__About this task__. Search the entries below for the word "dispenser" and copy each line that has it.

__Material provided__.
++++++++++++++++++++

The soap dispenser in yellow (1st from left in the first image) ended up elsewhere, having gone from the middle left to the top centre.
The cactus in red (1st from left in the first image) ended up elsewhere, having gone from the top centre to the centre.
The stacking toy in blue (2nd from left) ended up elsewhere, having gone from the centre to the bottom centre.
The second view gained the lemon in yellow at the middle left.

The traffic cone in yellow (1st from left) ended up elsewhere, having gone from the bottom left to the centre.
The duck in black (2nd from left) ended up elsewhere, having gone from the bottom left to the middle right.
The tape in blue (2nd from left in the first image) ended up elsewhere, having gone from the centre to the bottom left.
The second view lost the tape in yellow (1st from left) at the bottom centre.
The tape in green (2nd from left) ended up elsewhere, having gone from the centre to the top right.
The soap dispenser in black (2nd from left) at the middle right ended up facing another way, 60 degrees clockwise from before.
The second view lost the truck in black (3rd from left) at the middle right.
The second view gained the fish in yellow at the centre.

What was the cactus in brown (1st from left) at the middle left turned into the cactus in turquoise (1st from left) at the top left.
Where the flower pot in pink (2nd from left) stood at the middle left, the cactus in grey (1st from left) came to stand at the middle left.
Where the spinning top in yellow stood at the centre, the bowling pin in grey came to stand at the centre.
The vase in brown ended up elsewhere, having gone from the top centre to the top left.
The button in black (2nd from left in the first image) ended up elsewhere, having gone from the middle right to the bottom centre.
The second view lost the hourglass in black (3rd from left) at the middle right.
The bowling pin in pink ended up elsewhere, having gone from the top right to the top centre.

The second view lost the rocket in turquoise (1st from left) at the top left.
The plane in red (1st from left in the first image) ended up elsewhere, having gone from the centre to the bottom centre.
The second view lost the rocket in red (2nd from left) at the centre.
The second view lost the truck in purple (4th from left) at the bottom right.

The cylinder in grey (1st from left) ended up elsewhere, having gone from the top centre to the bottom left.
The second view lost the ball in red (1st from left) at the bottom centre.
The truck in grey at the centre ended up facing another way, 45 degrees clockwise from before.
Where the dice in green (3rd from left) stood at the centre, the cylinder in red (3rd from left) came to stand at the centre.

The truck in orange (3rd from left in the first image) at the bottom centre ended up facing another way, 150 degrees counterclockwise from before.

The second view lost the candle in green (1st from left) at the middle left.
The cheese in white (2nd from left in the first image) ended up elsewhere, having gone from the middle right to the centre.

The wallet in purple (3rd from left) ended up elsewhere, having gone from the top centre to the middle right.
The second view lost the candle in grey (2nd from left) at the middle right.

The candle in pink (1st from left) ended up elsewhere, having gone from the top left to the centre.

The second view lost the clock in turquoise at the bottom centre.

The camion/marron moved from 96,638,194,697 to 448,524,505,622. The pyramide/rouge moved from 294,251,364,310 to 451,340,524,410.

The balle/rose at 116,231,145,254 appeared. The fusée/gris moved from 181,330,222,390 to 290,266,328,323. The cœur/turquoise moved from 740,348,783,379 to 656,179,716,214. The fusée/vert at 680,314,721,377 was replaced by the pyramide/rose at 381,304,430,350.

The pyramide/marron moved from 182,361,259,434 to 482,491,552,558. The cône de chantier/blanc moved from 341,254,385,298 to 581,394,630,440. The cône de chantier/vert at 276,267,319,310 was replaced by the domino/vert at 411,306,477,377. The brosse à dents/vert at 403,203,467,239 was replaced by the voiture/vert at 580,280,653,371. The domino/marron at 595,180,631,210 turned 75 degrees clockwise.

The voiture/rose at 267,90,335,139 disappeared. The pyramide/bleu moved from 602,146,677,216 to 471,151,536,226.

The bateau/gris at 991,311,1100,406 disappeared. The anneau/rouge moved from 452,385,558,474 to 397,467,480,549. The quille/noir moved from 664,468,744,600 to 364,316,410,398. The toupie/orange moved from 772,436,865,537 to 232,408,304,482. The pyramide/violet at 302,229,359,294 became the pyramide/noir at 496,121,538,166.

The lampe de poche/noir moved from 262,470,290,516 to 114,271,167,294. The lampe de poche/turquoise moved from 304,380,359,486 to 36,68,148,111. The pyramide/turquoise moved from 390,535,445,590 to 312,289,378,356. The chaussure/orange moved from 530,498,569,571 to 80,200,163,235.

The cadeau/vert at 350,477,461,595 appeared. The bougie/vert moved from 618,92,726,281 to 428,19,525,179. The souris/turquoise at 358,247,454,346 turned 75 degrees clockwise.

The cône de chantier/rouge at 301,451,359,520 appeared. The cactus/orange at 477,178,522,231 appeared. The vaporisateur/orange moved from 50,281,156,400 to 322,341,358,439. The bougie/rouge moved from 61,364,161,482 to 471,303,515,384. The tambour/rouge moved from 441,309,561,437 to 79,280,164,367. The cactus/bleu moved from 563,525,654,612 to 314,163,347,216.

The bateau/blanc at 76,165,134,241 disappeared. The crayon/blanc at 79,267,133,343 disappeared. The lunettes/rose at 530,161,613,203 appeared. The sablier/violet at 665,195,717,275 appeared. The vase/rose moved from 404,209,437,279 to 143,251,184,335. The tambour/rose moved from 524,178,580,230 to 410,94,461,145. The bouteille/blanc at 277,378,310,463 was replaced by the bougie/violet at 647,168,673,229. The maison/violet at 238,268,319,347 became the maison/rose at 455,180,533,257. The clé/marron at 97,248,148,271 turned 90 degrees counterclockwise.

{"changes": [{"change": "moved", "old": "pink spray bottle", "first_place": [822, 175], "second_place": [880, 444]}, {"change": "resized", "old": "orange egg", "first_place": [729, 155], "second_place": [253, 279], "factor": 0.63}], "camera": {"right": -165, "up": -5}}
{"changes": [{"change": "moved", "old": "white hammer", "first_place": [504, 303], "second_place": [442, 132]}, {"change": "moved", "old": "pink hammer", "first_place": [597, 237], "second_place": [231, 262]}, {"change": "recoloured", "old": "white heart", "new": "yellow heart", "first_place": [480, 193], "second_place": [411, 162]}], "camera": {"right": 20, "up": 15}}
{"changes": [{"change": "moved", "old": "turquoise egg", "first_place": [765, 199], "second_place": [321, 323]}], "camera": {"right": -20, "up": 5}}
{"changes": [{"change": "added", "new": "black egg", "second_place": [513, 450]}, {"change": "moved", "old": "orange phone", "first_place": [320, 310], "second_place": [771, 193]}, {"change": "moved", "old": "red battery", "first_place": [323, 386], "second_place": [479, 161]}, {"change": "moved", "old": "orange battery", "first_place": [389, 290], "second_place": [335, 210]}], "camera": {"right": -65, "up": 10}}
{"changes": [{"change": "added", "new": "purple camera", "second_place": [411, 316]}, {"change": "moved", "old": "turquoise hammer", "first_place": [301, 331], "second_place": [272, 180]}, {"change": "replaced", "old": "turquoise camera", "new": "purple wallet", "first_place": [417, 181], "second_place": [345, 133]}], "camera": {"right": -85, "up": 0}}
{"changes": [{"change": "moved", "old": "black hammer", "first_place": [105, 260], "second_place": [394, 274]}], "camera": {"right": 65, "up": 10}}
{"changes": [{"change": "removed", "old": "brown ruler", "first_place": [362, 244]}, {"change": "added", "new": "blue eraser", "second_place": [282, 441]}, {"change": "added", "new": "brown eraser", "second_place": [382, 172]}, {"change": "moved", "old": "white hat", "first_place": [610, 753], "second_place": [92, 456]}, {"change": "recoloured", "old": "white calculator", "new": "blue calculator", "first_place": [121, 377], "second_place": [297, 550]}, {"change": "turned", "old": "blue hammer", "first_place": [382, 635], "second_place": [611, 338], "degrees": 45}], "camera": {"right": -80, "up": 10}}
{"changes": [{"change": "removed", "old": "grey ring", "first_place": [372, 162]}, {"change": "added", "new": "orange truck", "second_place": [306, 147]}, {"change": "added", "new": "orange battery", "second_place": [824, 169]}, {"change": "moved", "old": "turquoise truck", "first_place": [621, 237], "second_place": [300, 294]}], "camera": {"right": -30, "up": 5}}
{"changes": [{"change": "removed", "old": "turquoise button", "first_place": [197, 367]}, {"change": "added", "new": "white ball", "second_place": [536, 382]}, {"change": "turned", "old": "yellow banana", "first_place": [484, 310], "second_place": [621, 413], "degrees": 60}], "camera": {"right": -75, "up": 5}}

++++++++++++++++++++

__Response to this exercise__.
The soap dispenser in yellow (1st from left in the first image) ended up elsewhere, having gone from the middle left to the top centre.
The soap dispenser in black (2nd from left) at the middle right ended up facing another way, 60 degrees clockwise from before.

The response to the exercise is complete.